Task details: Write out the lines below once more, exactly as they appear. Do not include pictures.

[Given records — start]

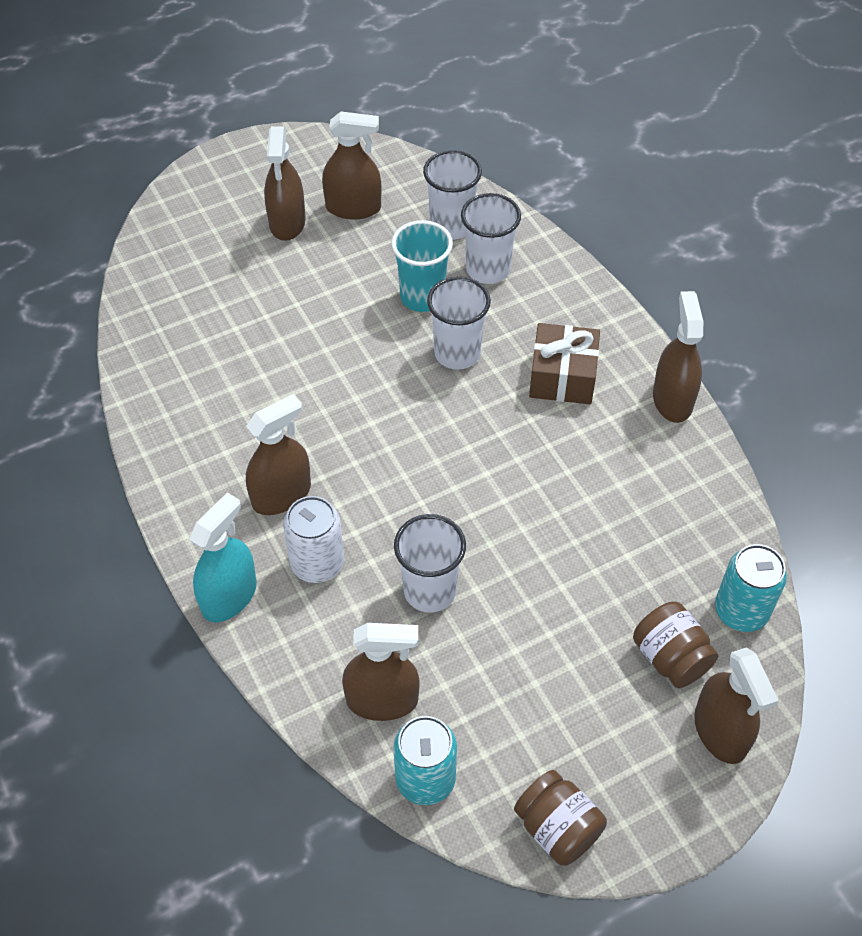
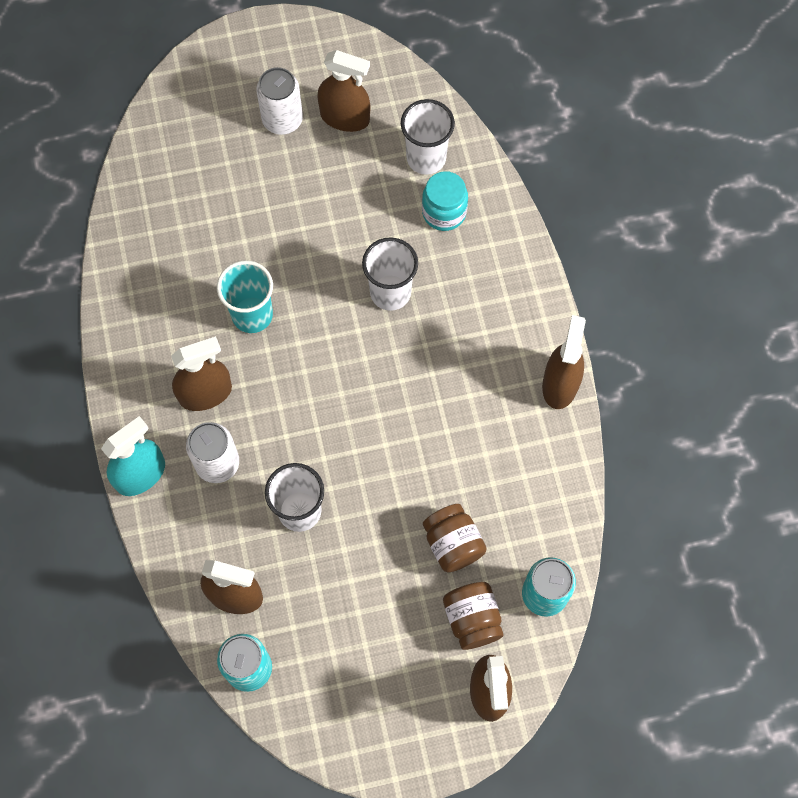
camera: 15 degrees right, 15 degrees up
(287, 222) = (282, 120): brown spray bottle -> white can
(422, 297) = (378, 227): turquoise cup -> turquoise cup (252, 315)
(488, 269) = (444, 212): white cup -> turquoise jar
(557, 828) = (336, 734): brown jar -> brown jar (453, 544)
(562, 377) = (473, 338): brown gift -> none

[Given records — finish]

Answer box:
camera: 15 degrees right, 15 degrees up
(287, 222) = (282, 120): brown spray bottle -> white can
(422, 297) = (378, 227): turquoise cup -> turquoise cup (252, 315)
(488, 269) = (444, 212): white cup -> turquoise jar
(557, 828) = (336, 734): brown jar -> brown jar (453, 544)
(562, 377) = (473, 338): brown gift -> none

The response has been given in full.